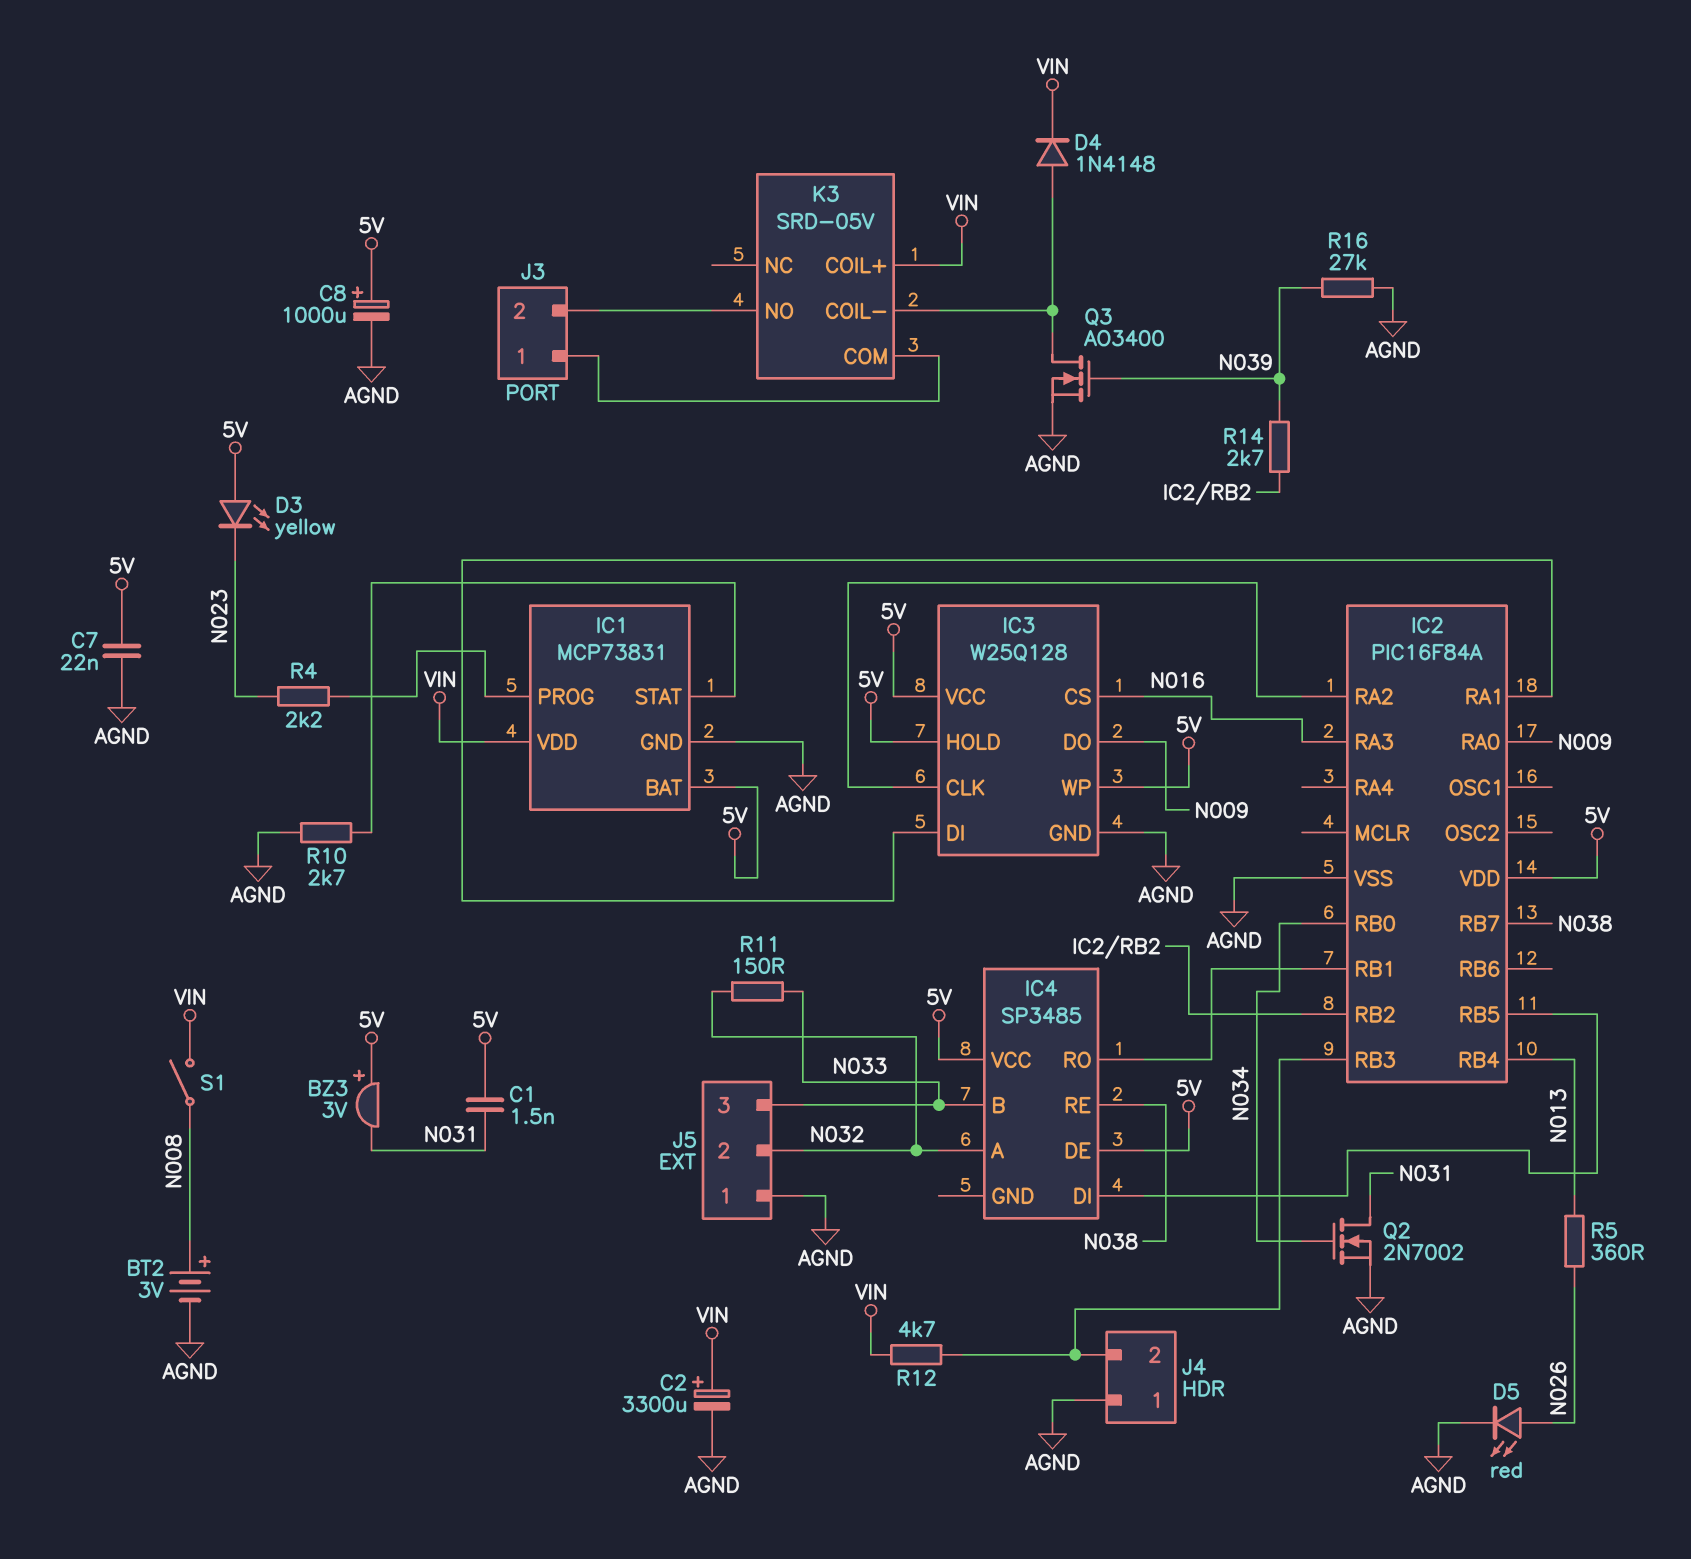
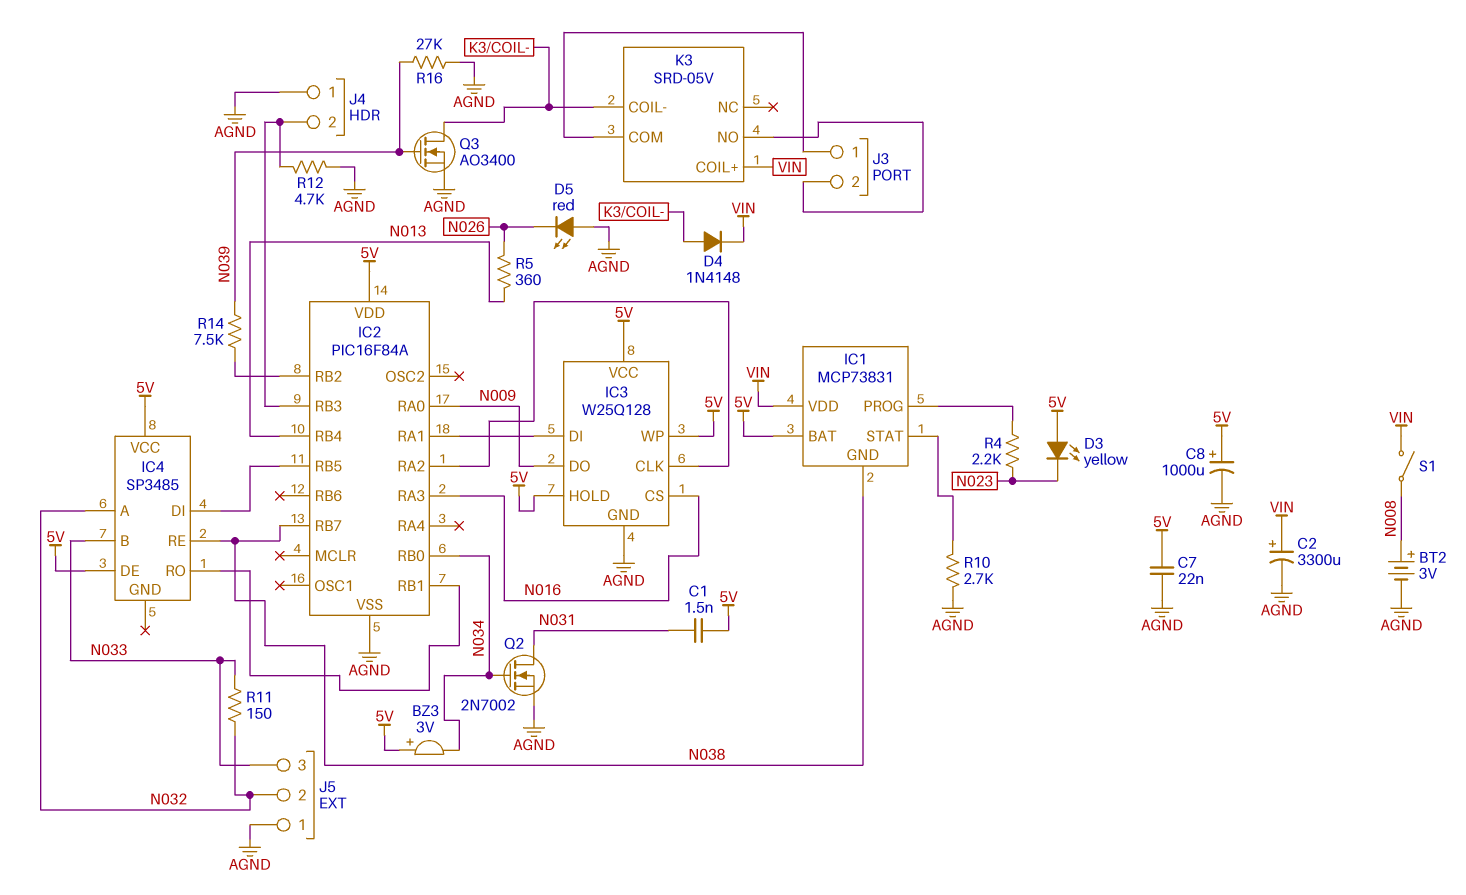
BZ3: buzzer 3V (plus 5V, minus N031) -> buzzer 3V (plus 5V, minus N034)
D5: LED red (A N026, K AGND) -> LED red (A AGND, K N026)
IC1 pin GND: AGND -> N038
R12: 4.7k (IC2/RB3, VIN) -> 4.7k (AGND, IC2/RB3)
R14: 2.7k (IC2/RB2, N039) -> 7.5k (IC2/RB2, N039)

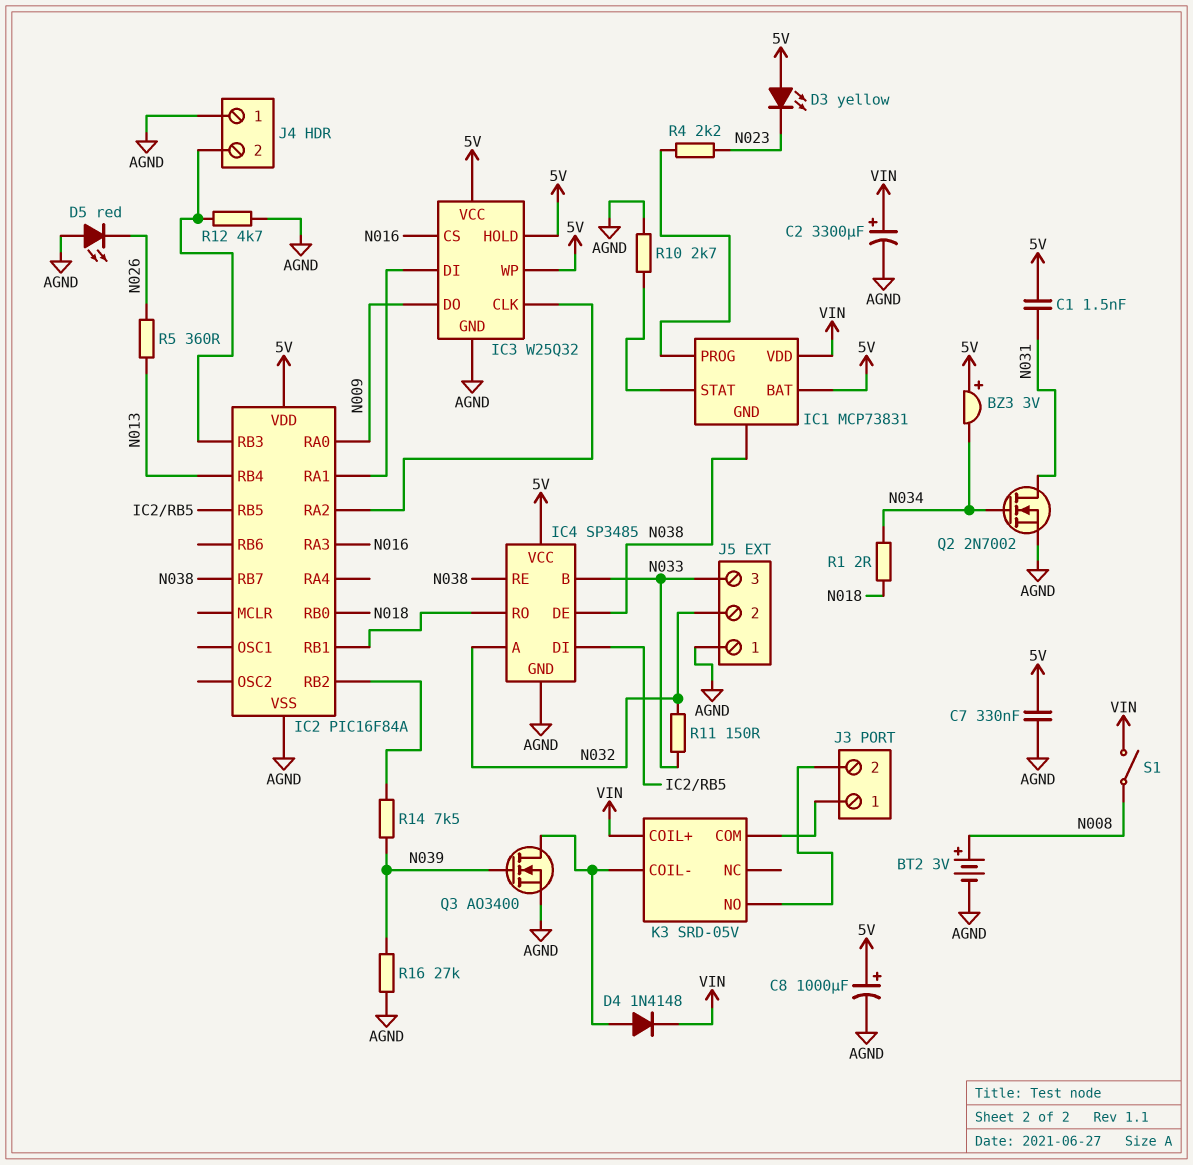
C7: 22nF (5V, AGND) -> 330nF (5V, AGND)
IC2 pin RB0: N034 -> N018
IC3: W25Q128 -> W25Q32
IC4 pin DE: 5V -> N038
IC4 pin GND: none -> AGND
R1: none -> 2 (N018, N034)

Task prompt:
Output exactly the lines above, from the one holding "IC3: W25Q128 -> W25Q32" through the end of the data, including the first and last.

Written answer:
IC3: W25Q128 -> W25Q32
IC4 pin DE: 5V -> N038
IC4 pin GND: none -> AGND
R1: none -> 2 (N018, N034)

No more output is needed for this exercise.